**WHAT YOU SHOULD DO:**
Using only the entries below, copy exactly the lines that begin at the one with "cyan arrow: (45, 64) -> (65, 245), moved" and end at the one with "gray star: (148, 67) -> (121, 74), moved", both included. Drop the pictures.

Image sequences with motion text
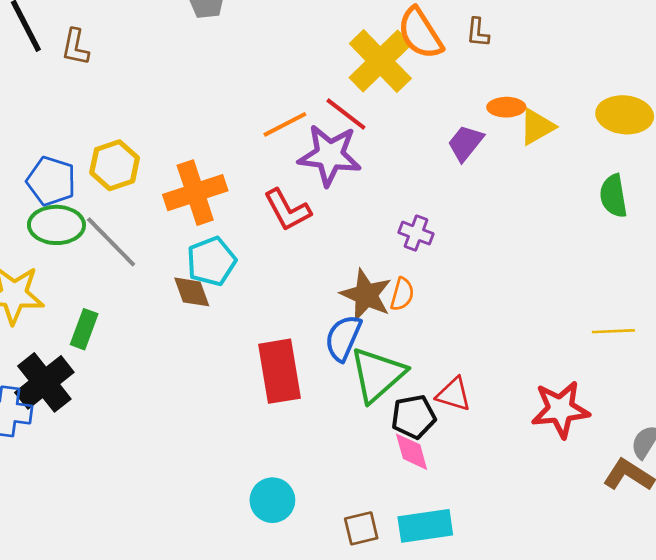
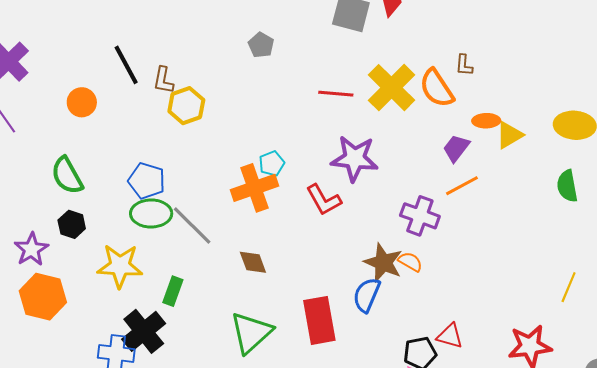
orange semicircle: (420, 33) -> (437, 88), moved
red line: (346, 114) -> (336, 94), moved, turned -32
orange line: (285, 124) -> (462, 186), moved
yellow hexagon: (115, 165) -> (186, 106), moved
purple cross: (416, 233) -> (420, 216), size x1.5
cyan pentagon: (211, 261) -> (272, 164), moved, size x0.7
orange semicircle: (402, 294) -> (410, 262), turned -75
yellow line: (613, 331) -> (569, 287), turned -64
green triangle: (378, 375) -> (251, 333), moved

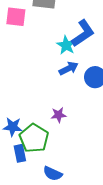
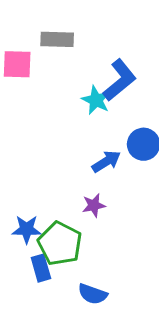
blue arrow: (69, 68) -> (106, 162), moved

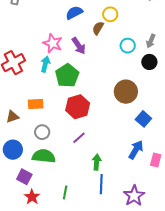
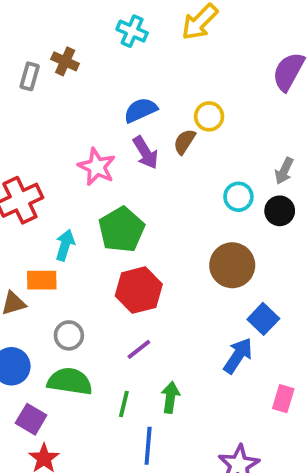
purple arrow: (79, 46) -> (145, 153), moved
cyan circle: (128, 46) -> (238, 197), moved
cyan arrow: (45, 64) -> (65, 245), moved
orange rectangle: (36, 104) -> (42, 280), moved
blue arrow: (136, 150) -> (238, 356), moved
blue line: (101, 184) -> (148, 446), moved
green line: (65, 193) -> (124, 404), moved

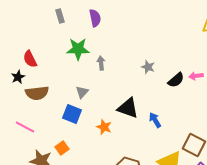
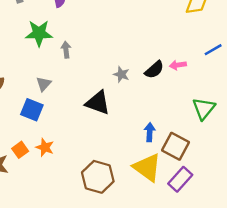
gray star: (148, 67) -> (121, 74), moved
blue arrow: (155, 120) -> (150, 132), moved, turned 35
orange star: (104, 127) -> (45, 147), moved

**TASK SOLUTION:**
cyan arrow: (45, 64) -> (65, 245), moved
orange rectangle: (36, 104) -> (42, 280), moved
blue arrow: (136, 150) -> (238, 356), moved
blue line: (101, 184) -> (148, 446), moved
green line: (65, 193) -> (124, 404), moved

gray star: (148, 67) -> (121, 74), moved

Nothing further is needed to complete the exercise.